**Required action**
Exact copy required. Repeat the records, but keep the pictures out.

**Recorded data**

————

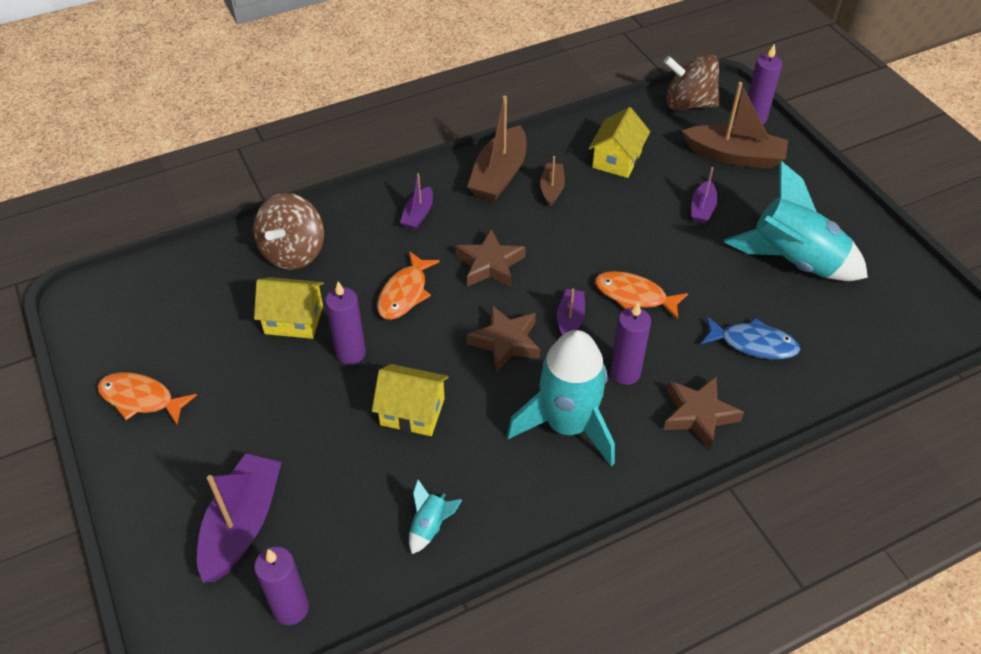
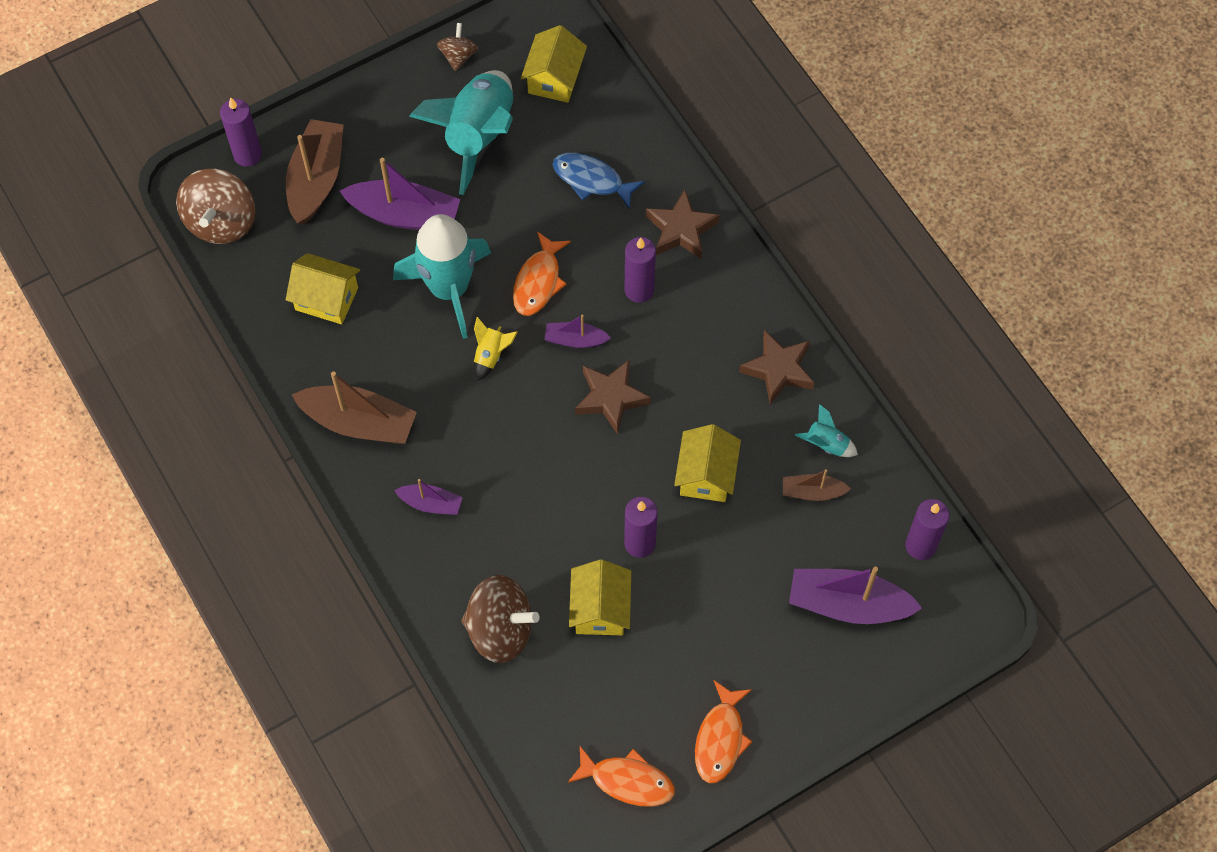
camera: 95 degrees left, 15 degrees up
orange fish [377,251,440,320] -> orange fish moved to [567,746,675,807]
brown star [456,229,526,287] -> brown star moved to [739,330,814,404]
turquoise rocket [507,330,615,466] -> turquoise rocket moved to [393,214,491,339]
brown boat [540,156,565,206] -> brown boat moved to [783,469,851,501]
purple boat [692,167,718,224] -> purple boat [340,158,460,230], size x1.87
blue fish [701,316,800,359] -> blue fish turned 75 degrees counterclockwise [553,153,645,210]
none -> brown spinning top [437,23,478,71]
none -> yellow rocket [474,317,517,381]
none -> yellow house [521,25,587,103]

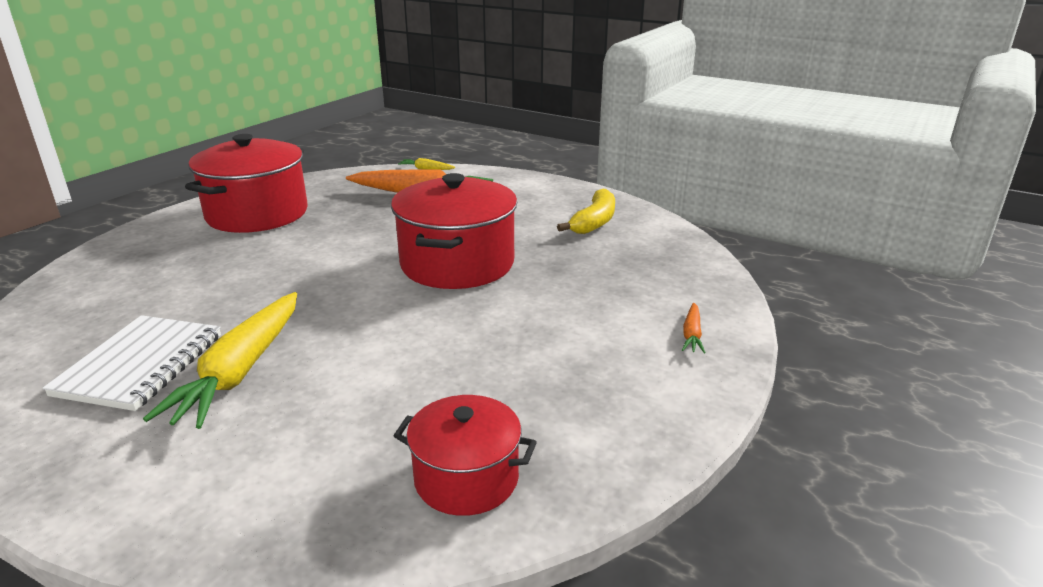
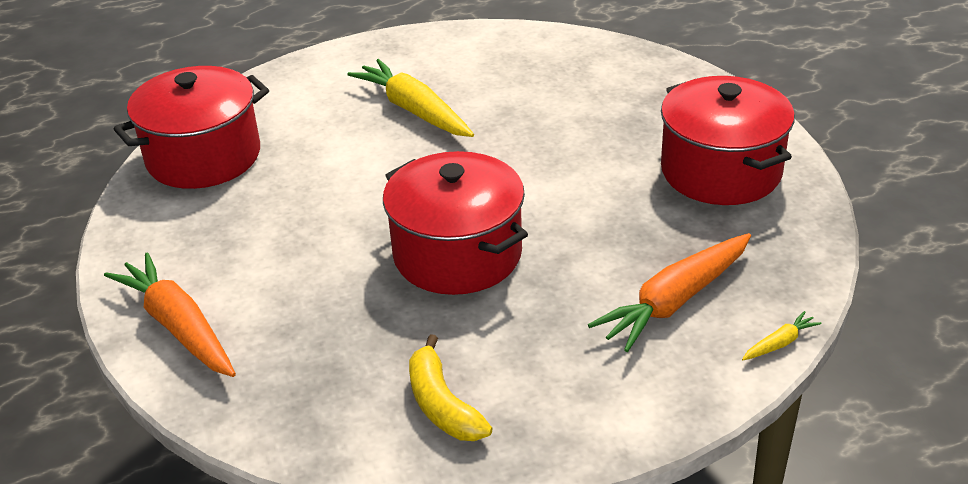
camera: 130 degrees right, 10 degrees up
white notebook [43,315,221,411] -> none
red pot [394,395,537,516] -> red pot [114,66,269,189], size x1.72
orange carrot [682,303,706,353] -> orange carrot [104,252,236,377], size x2.31

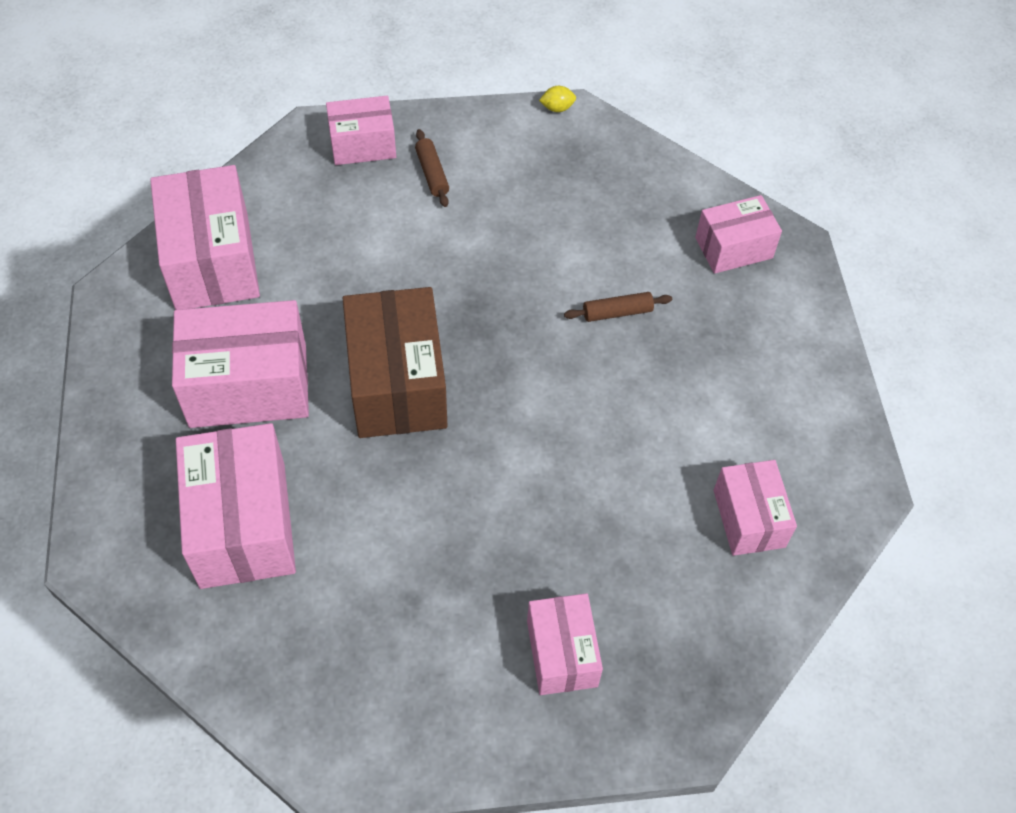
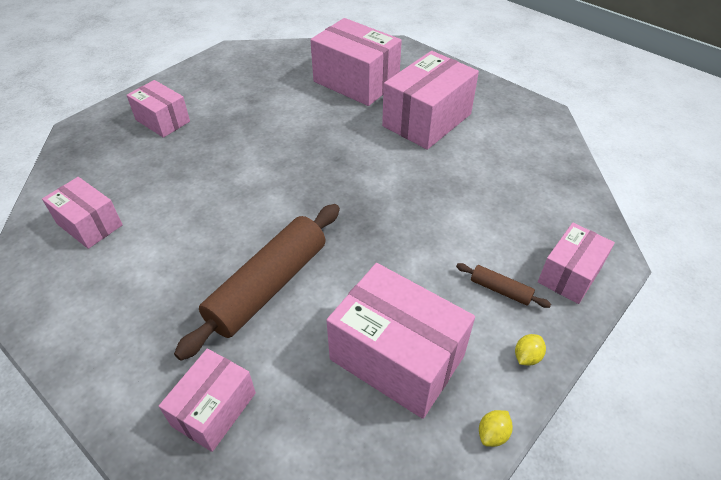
camera: 140 degrees right, 10 degrees down
pink box [150,165,260,310] -> pink box moved to [326,263,475,419]
brown box [343,287,447,438] -> none
brown rolling pin [564,292,672,322] -> brown rolling pin [174,204,340,361], size x2.31
none -> yellow lemon [515,334,546,366]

————

**Completed exercise**
camera: 95 degrees left, 15 degrees up
orange fish [377,251,440,320] -> orange fish moved to [567,746,675,807]
brown star [456,229,526,287] -> brown star moved to [739,330,814,404]
turquoise rocket [507,330,615,466] -> turquoise rocket moved to [393,214,491,339]
brown boat [540,156,565,206] -> brown boat moved to [783,469,851,501]
purple boat [692,167,718,224] -> purple boat [340,158,460,230], size x1.87
blue fish [701,316,800,359] -> blue fish turned 75 degrees counterclockwise [553,153,645,210]
none -> brown spinning top [437,23,478,71]
none -> yellow rocket [474,317,517,381]
none -> yellow house [521,25,587,103]

camera: 130 degrees right, 10 degrees up
white notebook [43,315,221,411] -> none
red pot [394,395,537,516] -> red pot [114,66,269,189], size x1.72
orange carrot [682,303,706,353] -> orange carrot [104,252,236,377], size x2.31

camera: 140 degrees right, 10 degrees down
pink box [150,165,260,310] -> pink box moved to [326,263,475,419]
brown box [343,287,447,438] -> none
brown rolling pin [564,292,672,322] -> brown rolling pin [174,204,340,361], size x2.31
none -> yellow lemon [515,334,546,366]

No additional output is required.